• Your instructions
Every record must come back exactly as given.

= Beginning of Section =

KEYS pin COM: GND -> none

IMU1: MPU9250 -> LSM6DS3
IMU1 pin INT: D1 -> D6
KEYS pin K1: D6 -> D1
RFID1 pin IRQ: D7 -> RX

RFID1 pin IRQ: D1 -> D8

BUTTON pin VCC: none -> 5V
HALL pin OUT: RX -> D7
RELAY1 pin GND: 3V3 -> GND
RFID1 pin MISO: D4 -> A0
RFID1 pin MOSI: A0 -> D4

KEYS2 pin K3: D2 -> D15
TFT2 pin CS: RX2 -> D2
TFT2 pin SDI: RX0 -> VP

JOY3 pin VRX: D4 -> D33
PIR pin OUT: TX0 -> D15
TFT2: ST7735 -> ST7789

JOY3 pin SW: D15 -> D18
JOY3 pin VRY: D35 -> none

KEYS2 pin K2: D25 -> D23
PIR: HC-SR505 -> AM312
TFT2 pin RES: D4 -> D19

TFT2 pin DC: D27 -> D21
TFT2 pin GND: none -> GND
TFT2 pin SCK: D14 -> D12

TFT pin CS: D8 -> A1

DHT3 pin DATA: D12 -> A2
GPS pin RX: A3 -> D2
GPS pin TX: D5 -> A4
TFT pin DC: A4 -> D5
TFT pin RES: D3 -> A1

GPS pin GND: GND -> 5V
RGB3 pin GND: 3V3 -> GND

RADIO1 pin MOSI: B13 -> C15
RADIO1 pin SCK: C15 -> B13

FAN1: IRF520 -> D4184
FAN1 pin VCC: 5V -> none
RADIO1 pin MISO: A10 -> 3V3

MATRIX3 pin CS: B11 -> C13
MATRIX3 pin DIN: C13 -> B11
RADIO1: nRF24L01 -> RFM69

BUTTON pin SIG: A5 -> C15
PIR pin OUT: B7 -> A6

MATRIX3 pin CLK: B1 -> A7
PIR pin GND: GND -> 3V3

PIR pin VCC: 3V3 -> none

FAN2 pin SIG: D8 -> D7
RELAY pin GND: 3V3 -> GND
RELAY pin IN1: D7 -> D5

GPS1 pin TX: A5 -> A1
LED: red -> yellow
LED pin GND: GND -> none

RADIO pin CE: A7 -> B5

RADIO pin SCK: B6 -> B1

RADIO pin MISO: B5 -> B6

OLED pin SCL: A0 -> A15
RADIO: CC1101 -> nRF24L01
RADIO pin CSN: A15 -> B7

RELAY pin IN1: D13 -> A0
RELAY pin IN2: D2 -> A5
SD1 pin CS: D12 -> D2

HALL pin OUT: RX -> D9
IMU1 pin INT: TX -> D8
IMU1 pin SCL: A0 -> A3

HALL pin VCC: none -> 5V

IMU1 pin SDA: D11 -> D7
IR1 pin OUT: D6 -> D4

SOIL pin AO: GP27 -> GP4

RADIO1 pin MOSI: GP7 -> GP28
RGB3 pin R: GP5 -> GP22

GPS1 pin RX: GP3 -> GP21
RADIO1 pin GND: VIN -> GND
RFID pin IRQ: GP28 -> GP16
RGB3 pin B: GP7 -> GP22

= End of Section =

• Reply to the exercise
KEYS pin COM: GND -> none

IMU1: MPU9250 -> LSM6DS3
IMU1 pin INT: D1 -> D6
KEYS pin K1: D6 -> D1
RFID1 pin IRQ: D7 -> RX

RFID1 pin IRQ: D1 -> D8

BUTTON pin VCC: none -> 5V
HALL pin OUT: RX -> D7
RELAY1 pin GND: 3V3 -> GND
RFID1 pin MISO: D4 -> A0
RFID1 pin MOSI: A0 -> D4

KEYS2 pin K3: D2 -> D15
TFT2 pin CS: RX2 -> D2
TFT2 pin SDI: RX0 -> VP

JOY3 pin VRX: D4 -> D33
PIR pin OUT: TX0 -> D15
TFT2: ST7735 -> ST7789

JOY3 pin SW: D15 -> D18
JOY3 pin VRY: D35 -> none

KEYS2 pin K2: D25 -> D23
PIR: HC-SR505 -> AM312
TFT2 pin RES: D4 -> D19

TFT2 pin DC: D27 -> D21
TFT2 pin GND: none -> GND
TFT2 pin SCK: D14 -> D12

TFT pin CS: D8 -> A1

DHT3 pin DATA: D12 -> A2
GPS pin RX: A3 -> D2
GPS pin TX: D5 -> A4
TFT pin DC: A4 -> D5
TFT pin RES: D3 -> A1

GPS pin GND: GND -> 5V
RGB3 pin GND: 3V3 -> GND

RADIO1 pin MOSI: B13 -> C15
RADIO1 pin SCK: C15 -> B13

FAN1: IRF520 -> D4184
FAN1 pin VCC: 5V -> none
RADIO1 pin MISO: A10 -> 3V3

MATRIX3 pin CS: B11 -> C13
MATRIX3 pin DIN: C13 -> B11
RADIO1: nRF24L01 -> RFM69

BUTTON pin SIG: A5 -> C15
PIR pin OUT: B7 -> A6

MATRIX3 pin CLK: B1 -> A7
PIR pin GND: GND -> 3V3

PIR pin VCC: 3V3 -> none

FAN2 pin SIG: D8 -> D7
RELAY pin GND: 3V3 -> GND
RELAY pin IN1: D7 -> D5

GPS1 pin TX: A5 -> A1
LED: red -> yellow
LED pin GND: GND -> none

RADIO pin CE: A7 -> B5

RADIO pin SCK: B6 -> B1

RADIO pin MISO: B5 -> B6

OLED pin SCL: A0 -> A15
RADIO: CC1101 -> nRF24L01
RADIO pin CSN: A15 -> B7

RELAY pin IN1: D13 -> A0
RELAY pin IN2: D2 -> A5
SD1 pin CS: D12 -> D2

HALL pin OUT: RX -> D9
IMU1 pin INT: TX -> D8
IMU1 pin SCL: A0 -> A3

HALL pin VCC: none -> 5V

IMU1 pin SDA: D11 -> D7
IR1 pin OUT: D6 -> D4

SOIL pin AO: GP27 -> GP4

RADIO1 pin MOSI: GP7 -> GP28
RGB3 pin R: GP5 -> GP22

GPS1 pin RX: GP3 -> GP21
RADIO1 pin GND: VIN -> GND
RFID pin IRQ: GP28 -> GP16
RGB3 pin B: GP7 -> GP22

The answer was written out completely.